## Exercise directions
Reproduce the entries that follow exactly. No picture should appear in the result.

[Scene comparison data]
· · ·

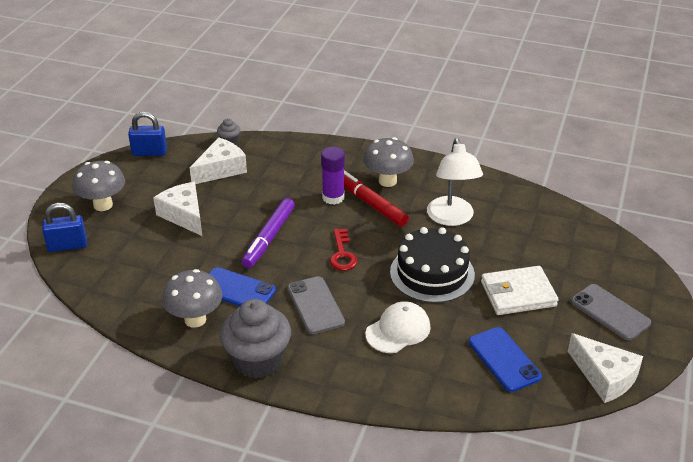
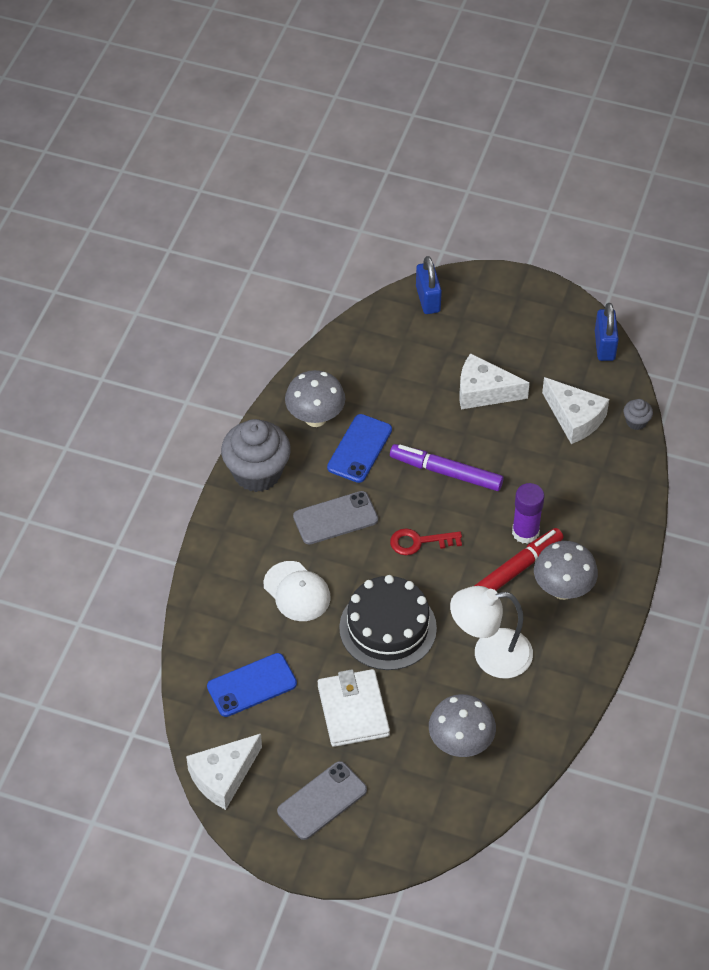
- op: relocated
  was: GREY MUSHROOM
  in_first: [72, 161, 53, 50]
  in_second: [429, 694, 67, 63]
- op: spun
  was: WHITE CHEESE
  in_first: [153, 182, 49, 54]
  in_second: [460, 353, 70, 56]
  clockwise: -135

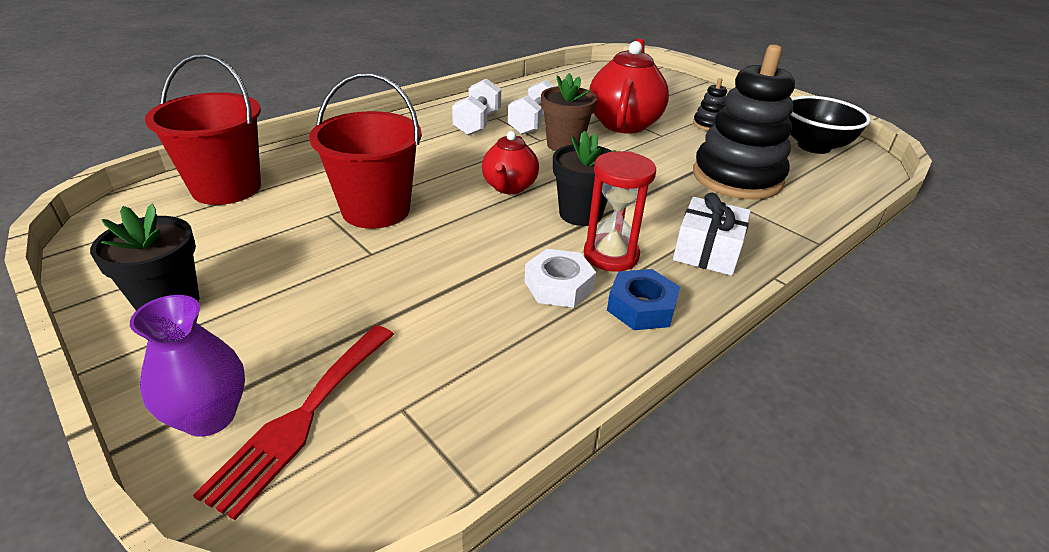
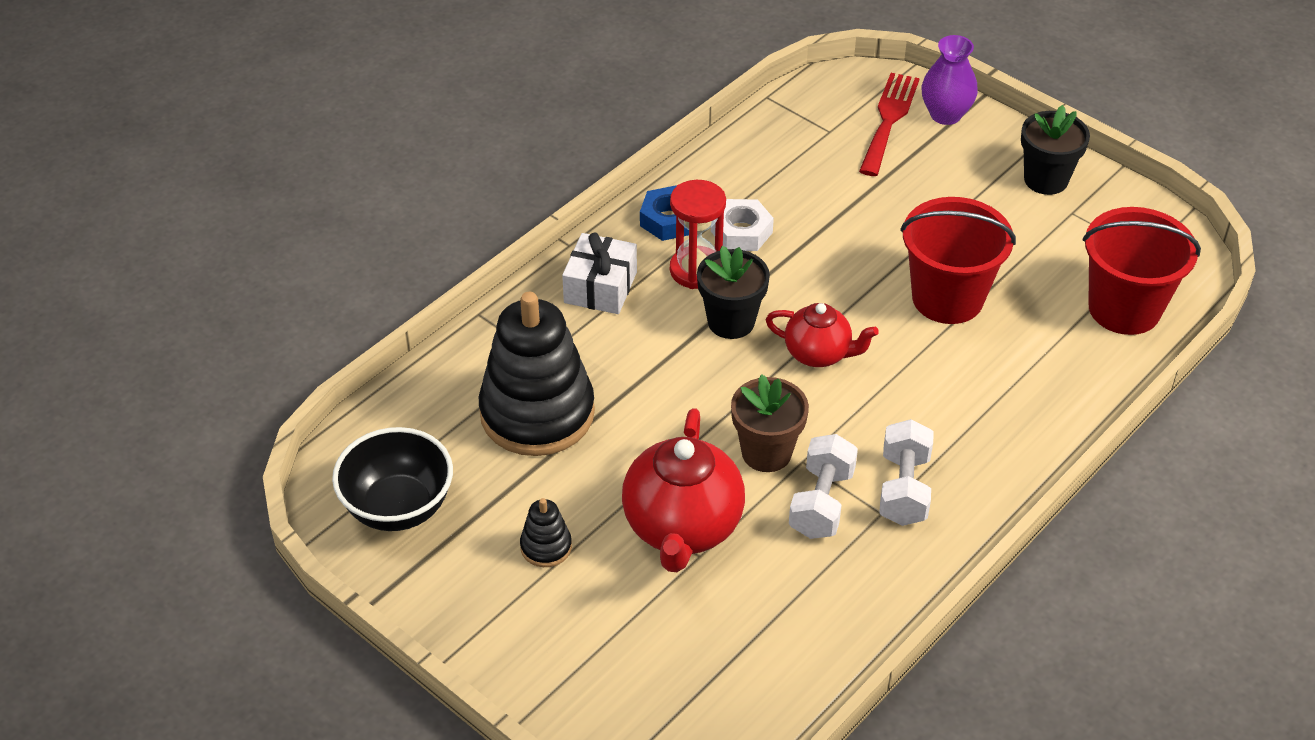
- op: spun
  was: RED TEAPOT
  in_first: [482, 131, 57, 63]
  in_second: [766, 303, 113, 64]
  clockwise: 105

· · ·

## Task solution
- op: relocated
  was: GREY MUSHROOM
  in_first: [72, 161, 53, 50]
  in_second: [429, 694, 67, 63]
- op: spun
  was: WHITE CHEESE
  in_first: [153, 182, 49, 54]
  in_second: [460, 353, 70, 56]
  clockwise: -135

- op: spun
  was: RED TEAPOT
  in_first: [482, 131, 57, 63]
  in_second: [766, 303, 113, 64]
  clockwise: 105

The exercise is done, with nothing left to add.